- Prompt:
Type out all the records once more, exactly.
------------------------------
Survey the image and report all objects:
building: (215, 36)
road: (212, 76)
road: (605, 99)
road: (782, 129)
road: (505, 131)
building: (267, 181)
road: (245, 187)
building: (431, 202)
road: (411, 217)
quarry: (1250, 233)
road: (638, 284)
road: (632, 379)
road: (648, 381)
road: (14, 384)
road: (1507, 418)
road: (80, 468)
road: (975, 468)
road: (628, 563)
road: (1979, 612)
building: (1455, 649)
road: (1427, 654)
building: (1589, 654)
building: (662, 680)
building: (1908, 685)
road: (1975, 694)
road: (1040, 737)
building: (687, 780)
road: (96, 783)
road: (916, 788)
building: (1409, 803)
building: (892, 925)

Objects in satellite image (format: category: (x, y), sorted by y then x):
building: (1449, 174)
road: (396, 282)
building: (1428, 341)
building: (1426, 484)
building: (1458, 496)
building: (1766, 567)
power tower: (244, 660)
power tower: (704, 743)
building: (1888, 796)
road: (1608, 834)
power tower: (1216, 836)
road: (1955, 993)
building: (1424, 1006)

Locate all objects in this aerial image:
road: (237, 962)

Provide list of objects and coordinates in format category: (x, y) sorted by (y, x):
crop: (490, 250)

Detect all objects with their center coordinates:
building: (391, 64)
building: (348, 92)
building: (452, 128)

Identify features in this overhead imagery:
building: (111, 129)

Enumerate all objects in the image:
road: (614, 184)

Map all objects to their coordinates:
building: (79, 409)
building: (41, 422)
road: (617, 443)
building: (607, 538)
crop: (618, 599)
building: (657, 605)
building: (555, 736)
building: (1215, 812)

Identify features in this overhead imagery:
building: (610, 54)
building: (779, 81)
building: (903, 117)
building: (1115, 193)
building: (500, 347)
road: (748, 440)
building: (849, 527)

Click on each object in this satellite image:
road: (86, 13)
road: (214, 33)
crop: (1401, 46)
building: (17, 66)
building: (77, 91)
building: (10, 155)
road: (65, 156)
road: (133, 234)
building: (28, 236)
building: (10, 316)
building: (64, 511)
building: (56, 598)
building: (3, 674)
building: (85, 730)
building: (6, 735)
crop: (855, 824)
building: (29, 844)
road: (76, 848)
------------------------------
- Answer for the task:
Survey the image and report all objects:
building: (215, 36)
road: (212, 76)
road: (605, 99)
road: (782, 129)
road: (505, 131)
building: (267, 181)
road: (245, 187)
building: (431, 202)
road: (411, 217)
quarry: (1250, 233)
road: (638, 284)
road: (632, 379)
road: (648, 381)
road: (14, 384)
road: (1507, 418)
road: (80, 468)
road: (975, 468)
road: (628, 563)
road: (1979, 612)
building: (1455, 649)
road: (1427, 654)
building: (1589, 654)
building: (662, 680)
building: (1908, 685)
road: (1975, 694)
road: (1040, 737)
building: (687, 780)
road: (96, 783)
road: (916, 788)
building: (1409, 803)
building: (892, 925)

Objects in satellite image (format: category: (x, y), sorted by y then x):
building: (1449, 174)
road: (396, 282)
building: (1428, 341)
building: (1426, 484)
building: (1458, 496)
building: (1766, 567)
power tower: (244, 660)
power tower: (704, 743)
building: (1888, 796)
road: (1608, 834)
power tower: (1216, 836)
road: (1955, 993)
building: (1424, 1006)

Locate all objects in this aerial image:
road: (237, 962)

Provide list of objects and coordinates in format category: (x, y) sorted by (y, x):
crop: (490, 250)

Detect all objects with their center coordinates:
building: (391, 64)
building: (348, 92)
building: (452, 128)

Identify features in this overhead imagery:
building: (111, 129)

Enumerate all objects in the image:
road: (614, 184)

Map all objects to their coordinates:
building: (79, 409)
building: (41, 422)
road: (617, 443)
building: (607, 538)
crop: (618, 599)
building: (657, 605)
building: (555, 736)
building: (1215, 812)

Identify features in this overhead imagery:
building: (610, 54)
building: (779, 81)
building: (903, 117)
building: (1115, 193)
building: (500, 347)
road: (748, 440)
building: (849, 527)

Click on each object in this satellite image:
road: (86, 13)
road: (214, 33)
crop: (1401, 46)
building: (17, 66)
building: (77, 91)
building: (10, 155)
road: (65, 156)
road: (133, 234)
building: (28, 236)
building: (10, 316)
building: (64, 511)
building: (56, 598)
building: (3, 674)
building: (85, 730)
building: (6, 735)
crop: (855, 824)
building: (29, 844)
road: (76, 848)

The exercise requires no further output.